━━━━━ DATASET EXCERPTS

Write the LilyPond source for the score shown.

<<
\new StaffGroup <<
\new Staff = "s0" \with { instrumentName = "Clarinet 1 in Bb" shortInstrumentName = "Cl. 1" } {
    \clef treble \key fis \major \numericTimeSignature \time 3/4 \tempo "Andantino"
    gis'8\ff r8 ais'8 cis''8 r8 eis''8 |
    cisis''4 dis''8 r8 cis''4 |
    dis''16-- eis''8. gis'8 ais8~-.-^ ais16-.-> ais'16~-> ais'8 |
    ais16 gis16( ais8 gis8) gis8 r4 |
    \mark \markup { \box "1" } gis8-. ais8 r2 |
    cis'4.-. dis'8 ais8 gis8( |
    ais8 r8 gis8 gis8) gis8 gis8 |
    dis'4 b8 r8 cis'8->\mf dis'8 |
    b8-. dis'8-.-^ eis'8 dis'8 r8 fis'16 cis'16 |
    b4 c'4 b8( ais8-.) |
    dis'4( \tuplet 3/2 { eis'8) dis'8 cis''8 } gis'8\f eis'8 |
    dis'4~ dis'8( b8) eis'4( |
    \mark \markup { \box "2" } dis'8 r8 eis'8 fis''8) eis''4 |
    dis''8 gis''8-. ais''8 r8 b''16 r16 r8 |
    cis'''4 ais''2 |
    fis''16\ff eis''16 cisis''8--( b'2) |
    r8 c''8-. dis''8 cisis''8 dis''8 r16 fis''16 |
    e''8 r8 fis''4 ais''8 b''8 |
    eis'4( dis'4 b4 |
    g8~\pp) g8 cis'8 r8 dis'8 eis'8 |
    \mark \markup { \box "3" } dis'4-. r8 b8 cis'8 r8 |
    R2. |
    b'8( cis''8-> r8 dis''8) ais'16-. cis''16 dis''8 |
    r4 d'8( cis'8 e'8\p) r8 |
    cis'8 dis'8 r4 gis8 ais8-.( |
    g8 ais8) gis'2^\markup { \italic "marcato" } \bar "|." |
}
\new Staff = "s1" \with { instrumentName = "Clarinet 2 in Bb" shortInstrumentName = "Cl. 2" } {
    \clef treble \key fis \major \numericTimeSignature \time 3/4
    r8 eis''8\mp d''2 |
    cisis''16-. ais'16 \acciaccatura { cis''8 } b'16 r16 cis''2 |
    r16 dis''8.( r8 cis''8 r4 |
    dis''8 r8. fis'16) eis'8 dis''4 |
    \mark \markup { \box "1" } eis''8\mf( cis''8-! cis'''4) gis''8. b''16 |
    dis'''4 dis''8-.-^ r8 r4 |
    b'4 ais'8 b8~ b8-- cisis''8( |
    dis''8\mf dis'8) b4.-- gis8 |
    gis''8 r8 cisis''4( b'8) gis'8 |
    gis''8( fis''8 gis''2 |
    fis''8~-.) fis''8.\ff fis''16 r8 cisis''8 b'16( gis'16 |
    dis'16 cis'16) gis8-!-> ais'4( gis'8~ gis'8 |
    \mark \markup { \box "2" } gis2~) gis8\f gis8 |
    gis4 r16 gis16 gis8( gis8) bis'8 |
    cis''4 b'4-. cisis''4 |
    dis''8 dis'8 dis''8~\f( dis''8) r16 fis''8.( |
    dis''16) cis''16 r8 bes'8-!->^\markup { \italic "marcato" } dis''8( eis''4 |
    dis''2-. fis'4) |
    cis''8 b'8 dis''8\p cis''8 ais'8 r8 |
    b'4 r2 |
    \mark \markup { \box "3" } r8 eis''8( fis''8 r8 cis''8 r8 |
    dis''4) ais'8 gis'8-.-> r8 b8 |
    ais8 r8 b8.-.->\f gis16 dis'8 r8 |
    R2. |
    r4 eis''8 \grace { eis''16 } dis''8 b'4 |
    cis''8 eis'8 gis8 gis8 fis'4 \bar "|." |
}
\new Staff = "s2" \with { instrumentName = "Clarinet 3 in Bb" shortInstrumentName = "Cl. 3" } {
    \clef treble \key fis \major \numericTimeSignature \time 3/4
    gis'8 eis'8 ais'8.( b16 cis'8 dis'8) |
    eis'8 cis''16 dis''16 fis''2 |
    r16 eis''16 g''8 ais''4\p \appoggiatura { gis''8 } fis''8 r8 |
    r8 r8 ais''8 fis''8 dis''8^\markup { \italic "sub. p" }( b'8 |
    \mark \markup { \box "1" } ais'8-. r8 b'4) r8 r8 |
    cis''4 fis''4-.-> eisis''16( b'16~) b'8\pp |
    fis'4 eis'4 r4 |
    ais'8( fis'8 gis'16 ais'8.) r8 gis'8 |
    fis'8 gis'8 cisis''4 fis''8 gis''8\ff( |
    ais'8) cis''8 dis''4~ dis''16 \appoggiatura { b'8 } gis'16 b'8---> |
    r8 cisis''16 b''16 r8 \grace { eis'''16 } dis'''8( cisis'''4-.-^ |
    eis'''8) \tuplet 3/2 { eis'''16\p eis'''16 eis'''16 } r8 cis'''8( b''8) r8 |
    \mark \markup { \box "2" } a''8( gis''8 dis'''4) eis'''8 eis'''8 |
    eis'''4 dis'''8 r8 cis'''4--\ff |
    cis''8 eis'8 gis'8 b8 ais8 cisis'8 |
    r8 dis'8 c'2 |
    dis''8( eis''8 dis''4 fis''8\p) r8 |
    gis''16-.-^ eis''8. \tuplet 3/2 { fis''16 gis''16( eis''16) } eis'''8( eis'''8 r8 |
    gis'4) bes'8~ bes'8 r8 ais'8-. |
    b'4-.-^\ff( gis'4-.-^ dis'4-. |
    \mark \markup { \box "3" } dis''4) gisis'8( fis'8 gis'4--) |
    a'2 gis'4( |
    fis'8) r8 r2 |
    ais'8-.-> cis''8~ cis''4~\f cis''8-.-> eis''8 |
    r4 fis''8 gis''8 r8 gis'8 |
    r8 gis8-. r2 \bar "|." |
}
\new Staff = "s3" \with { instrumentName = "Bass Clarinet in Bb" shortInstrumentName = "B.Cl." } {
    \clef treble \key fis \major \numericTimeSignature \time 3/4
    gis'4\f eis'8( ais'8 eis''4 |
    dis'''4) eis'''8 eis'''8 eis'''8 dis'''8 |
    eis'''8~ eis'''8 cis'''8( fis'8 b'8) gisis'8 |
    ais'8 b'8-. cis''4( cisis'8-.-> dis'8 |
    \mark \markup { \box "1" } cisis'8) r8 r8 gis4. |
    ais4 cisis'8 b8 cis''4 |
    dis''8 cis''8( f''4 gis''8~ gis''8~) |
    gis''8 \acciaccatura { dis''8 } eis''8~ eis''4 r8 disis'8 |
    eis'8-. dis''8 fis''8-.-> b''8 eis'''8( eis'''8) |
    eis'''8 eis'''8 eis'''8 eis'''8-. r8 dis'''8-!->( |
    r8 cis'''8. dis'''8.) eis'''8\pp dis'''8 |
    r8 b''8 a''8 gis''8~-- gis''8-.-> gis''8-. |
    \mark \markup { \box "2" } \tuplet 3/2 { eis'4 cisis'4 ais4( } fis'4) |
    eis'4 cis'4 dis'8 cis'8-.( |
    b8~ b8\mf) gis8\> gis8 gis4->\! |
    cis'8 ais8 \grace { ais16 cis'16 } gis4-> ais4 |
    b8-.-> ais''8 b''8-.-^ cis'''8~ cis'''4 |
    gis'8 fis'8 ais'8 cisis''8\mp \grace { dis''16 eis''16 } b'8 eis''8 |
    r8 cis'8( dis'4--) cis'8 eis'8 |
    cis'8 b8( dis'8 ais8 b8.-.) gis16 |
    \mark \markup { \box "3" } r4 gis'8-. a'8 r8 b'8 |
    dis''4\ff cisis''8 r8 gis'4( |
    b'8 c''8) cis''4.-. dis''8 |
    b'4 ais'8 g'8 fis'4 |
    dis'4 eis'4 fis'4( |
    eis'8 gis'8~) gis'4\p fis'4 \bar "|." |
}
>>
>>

━━━━━━━━━━

- WHAT YOU WILL DO:
How many lines of the material contain the string "grace"? Reply with the number alone.

- OUTPUT FOR THIS EXERCISE:
4